▸ **Instructions for the task**
Copy word for word, please, the lines of the entries below running from the one containing "(207, 204) = (368, 348): orange" to the one containing "camera: 175 degrees left, 15 degrees up", both ends included.
*** Working data Section Begins ***
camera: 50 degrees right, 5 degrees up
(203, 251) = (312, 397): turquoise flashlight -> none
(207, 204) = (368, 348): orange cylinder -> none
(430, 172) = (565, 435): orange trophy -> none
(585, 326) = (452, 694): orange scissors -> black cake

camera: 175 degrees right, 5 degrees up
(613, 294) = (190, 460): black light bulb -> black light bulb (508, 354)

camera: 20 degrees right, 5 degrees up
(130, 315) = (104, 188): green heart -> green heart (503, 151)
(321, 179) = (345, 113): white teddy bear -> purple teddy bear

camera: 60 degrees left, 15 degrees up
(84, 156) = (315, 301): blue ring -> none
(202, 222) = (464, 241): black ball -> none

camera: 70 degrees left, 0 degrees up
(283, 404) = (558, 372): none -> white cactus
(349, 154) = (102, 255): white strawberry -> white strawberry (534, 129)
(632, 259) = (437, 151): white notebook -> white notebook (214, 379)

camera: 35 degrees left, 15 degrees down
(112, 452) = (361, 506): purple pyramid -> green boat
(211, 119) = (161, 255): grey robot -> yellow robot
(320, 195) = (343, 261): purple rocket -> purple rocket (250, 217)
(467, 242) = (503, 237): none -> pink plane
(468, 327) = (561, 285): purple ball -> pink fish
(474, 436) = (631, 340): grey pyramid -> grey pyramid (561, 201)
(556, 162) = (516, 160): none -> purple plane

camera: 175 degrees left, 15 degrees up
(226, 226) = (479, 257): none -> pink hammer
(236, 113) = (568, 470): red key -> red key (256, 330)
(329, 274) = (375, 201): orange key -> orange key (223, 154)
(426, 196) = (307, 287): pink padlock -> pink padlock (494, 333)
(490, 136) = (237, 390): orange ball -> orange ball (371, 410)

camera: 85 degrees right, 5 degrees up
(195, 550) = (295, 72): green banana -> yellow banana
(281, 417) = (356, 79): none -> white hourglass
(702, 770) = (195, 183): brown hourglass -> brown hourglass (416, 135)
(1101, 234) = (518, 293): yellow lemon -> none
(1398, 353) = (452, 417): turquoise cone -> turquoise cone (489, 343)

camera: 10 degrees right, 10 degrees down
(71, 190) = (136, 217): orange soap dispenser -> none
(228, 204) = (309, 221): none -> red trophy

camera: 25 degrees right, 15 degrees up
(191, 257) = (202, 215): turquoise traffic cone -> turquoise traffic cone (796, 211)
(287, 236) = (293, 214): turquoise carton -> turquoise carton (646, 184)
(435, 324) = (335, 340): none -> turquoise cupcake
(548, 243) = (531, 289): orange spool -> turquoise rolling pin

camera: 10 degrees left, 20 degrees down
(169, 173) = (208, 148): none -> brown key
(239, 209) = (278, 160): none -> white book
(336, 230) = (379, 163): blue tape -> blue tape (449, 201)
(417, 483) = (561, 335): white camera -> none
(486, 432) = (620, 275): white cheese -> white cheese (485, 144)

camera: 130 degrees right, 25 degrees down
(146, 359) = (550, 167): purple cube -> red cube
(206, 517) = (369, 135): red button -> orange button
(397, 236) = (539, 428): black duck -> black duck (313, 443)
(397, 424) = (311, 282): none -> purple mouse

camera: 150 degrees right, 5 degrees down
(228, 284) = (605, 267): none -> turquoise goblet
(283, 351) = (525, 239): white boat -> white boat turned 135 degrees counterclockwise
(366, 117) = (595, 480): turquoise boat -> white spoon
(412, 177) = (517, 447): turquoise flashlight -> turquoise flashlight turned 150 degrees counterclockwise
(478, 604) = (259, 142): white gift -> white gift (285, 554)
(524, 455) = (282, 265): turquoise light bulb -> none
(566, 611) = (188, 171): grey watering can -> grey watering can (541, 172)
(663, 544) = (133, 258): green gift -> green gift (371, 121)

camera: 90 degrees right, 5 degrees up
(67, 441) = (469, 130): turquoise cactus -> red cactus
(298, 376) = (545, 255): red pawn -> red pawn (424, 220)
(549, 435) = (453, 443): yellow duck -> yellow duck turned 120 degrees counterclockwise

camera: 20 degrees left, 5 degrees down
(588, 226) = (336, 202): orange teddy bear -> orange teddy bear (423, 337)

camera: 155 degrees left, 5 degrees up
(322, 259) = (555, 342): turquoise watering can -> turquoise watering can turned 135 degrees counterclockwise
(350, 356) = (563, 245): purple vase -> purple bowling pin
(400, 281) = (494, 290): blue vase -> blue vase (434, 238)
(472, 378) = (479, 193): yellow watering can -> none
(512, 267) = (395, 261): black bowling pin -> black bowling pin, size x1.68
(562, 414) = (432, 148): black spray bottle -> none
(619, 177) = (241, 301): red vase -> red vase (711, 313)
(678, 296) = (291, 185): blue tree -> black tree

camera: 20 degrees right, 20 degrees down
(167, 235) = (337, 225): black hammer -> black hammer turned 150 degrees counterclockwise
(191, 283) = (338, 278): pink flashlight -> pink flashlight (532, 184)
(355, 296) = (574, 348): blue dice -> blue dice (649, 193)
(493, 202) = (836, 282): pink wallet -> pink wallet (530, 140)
*** Working data Section Ends ***
▸ **Task answer**
(207, 204) = (368, 348): orange cylinder -> none
(430, 172) = (565, 435): orange trophy -> none
(585, 326) = (452, 694): orange scissors -> black cake

camera: 175 degrees right, 5 degrees up
(613, 294) = (190, 460): black light bulb -> black light bulb (508, 354)

camera: 20 degrees right, 5 degrees up
(130, 315) = (104, 188): green heart -> green heart (503, 151)
(321, 179) = (345, 113): white teddy bear -> purple teddy bear

camera: 60 degrees left, 15 degrees up
(84, 156) = (315, 301): blue ring -> none
(202, 222) = (464, 241): black ball -> none

camera: 70 degrees left, 0 degrees up
(283, 404) = (558, 372): none -> white cactus
(349, 154) = (102, 255): white strawberry -> white strawberry (534, 129)
(632, 259) = (437, 151): white notebook -> white notebook (214, 379)

camera: 35 degrees left, 15 degrees down
(112, 452) = (361, 506): purple pyramid -> green boat
(211, 119) = (161, 255): grey robot -> yellow robot
(320, 195) = (343, 261): purple rocket -> purple rocket (250, 217)
(467, 242) = (503, 237): none -> pink plane
(468, 327) = (561, 285): purple ball -> pink fish
(474, 436) = (631, 340): grey pyramid -> grey pyramid (561, 201)
(556, 162) = (516, 160): none -> purple plane

camera: 175 degrees left, 15 degrees up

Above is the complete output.